**STUDY MATERIAL**.
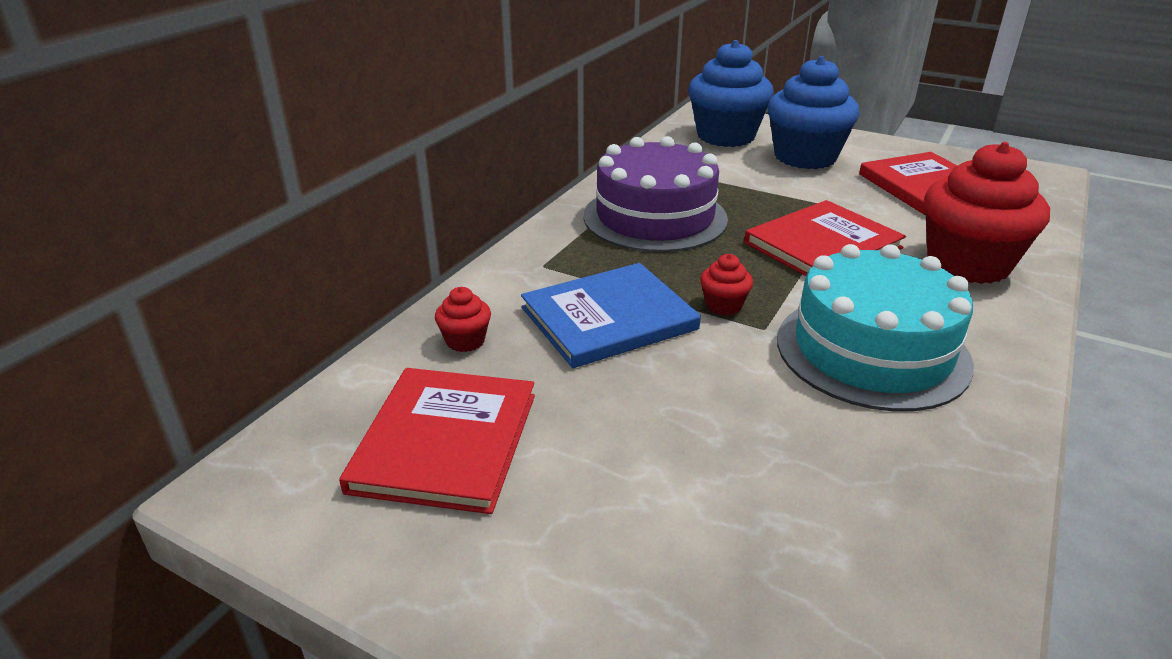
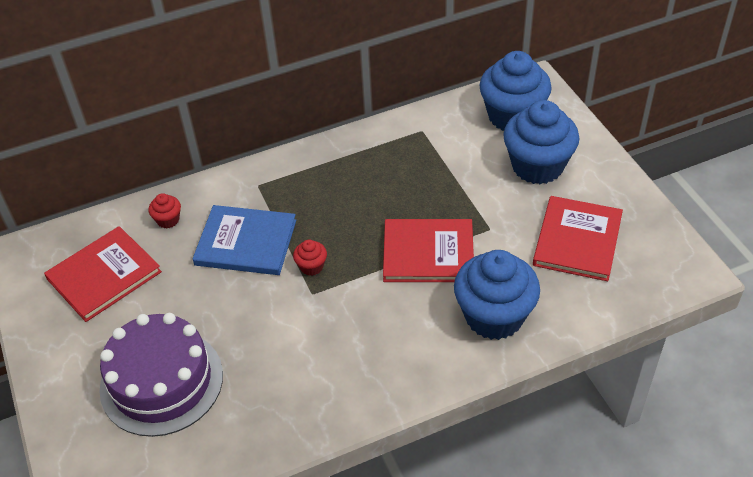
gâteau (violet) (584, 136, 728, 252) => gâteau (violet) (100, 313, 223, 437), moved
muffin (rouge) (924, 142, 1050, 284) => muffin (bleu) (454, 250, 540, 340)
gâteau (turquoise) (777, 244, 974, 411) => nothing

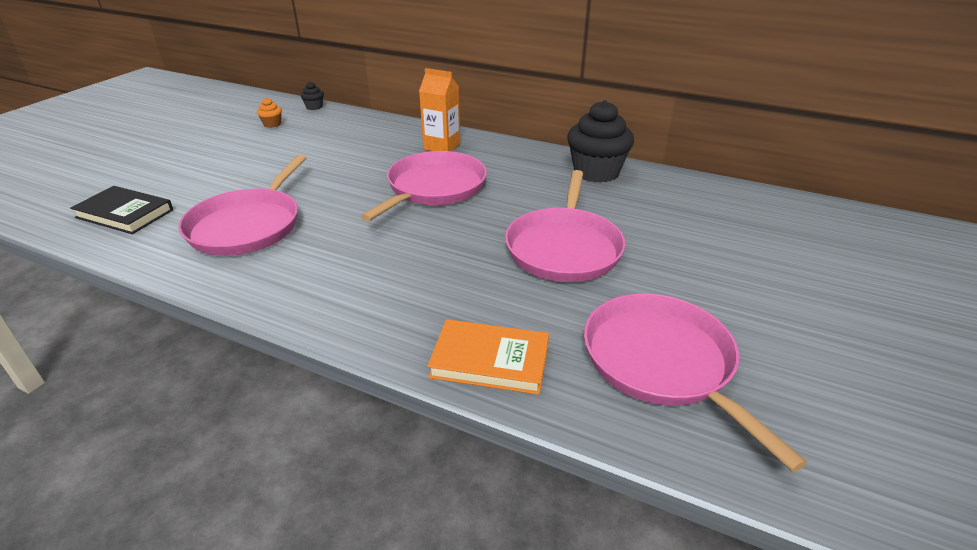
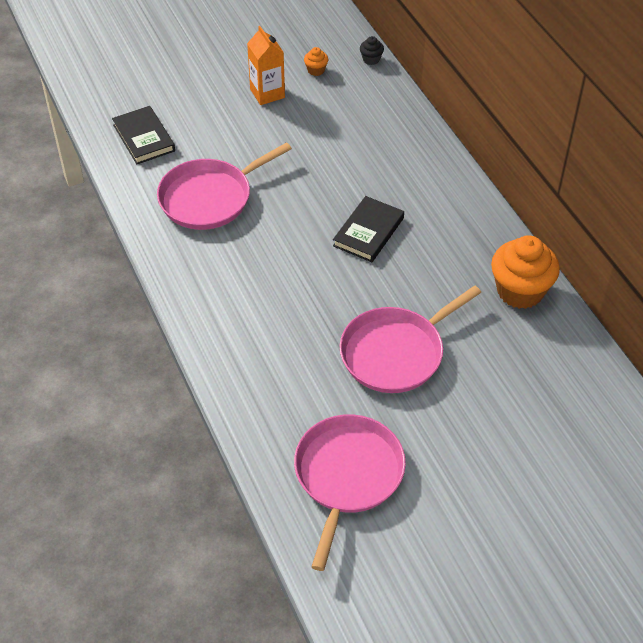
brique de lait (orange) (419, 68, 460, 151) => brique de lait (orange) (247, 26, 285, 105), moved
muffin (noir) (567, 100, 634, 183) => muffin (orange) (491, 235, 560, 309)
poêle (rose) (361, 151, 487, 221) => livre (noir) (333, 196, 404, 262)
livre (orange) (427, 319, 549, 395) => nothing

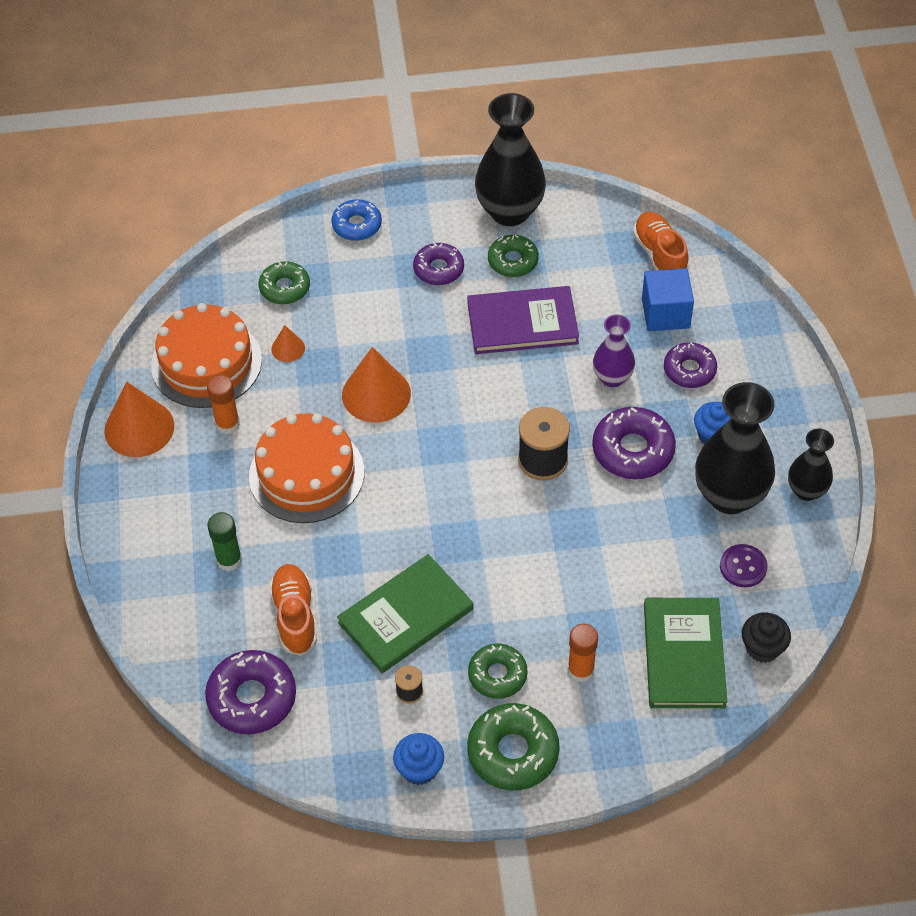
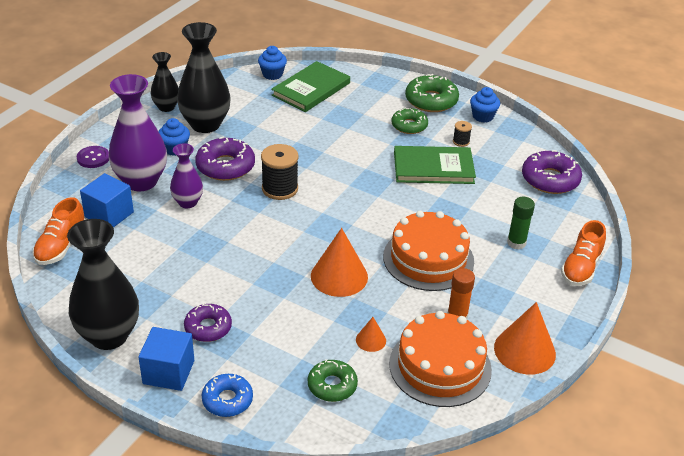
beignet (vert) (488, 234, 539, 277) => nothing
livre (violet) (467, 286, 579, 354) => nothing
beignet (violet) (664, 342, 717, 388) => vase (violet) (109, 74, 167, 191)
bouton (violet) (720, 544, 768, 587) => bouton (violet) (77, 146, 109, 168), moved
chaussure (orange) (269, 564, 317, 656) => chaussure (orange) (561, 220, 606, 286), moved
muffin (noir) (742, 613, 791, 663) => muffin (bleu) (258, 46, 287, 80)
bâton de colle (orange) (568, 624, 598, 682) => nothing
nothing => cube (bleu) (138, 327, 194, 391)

**TASK**. The data must be repeated exactly. Any pictures in it are to be left out.

**EXERCISE RESPONSE**.
gâteau (violet) (584, 136, 728, 252) => gâteau (violet) (100, 313, 223, 437), moved
muffin (rouge) (924, 142, 1050, 284) => muffin (bleu) (454, 250, 540, 340)
gâteau (turquoise) (777, 244, 974, 411) => nothing

brique de lait (orange) (419, 68, 460, 151) => brique de lait (orange) (247, 26, 285, 105), moved
muffin (noir) (567, 100, 634, 183) => muffin (orange) (491, 235, 560, 309)
poêle (rose) (361, 151, 487, 221) => livre (noir) (333, 196, 404, 262)
livre (orange) (427, 319, 549, 395) => nothing

beignet (vert) (488, 234, 539, 277) => nothing
livre (violet) (467, 286, 579, 354) => nothing
beignet (violet) (664, 342, 717, 388) => vase (violet) (109, 74, 167, 191)
bouton (violet) (720, 544, 768, 587) => bouton (violet) (77, 146, 109, 168), moved
chaussure (orange) (269, 564, 317, 656) => chaussure (orange) (561, 220, 606, 286), moved
muffin (noir) (742, 613, 791, 663) => muffin (bleu) (258, 46, 287, 80)
bâton de colle (orange) (568, 624, 598, 682) => nothing
nothing => cube (bleu) (138, 327, 194, 391)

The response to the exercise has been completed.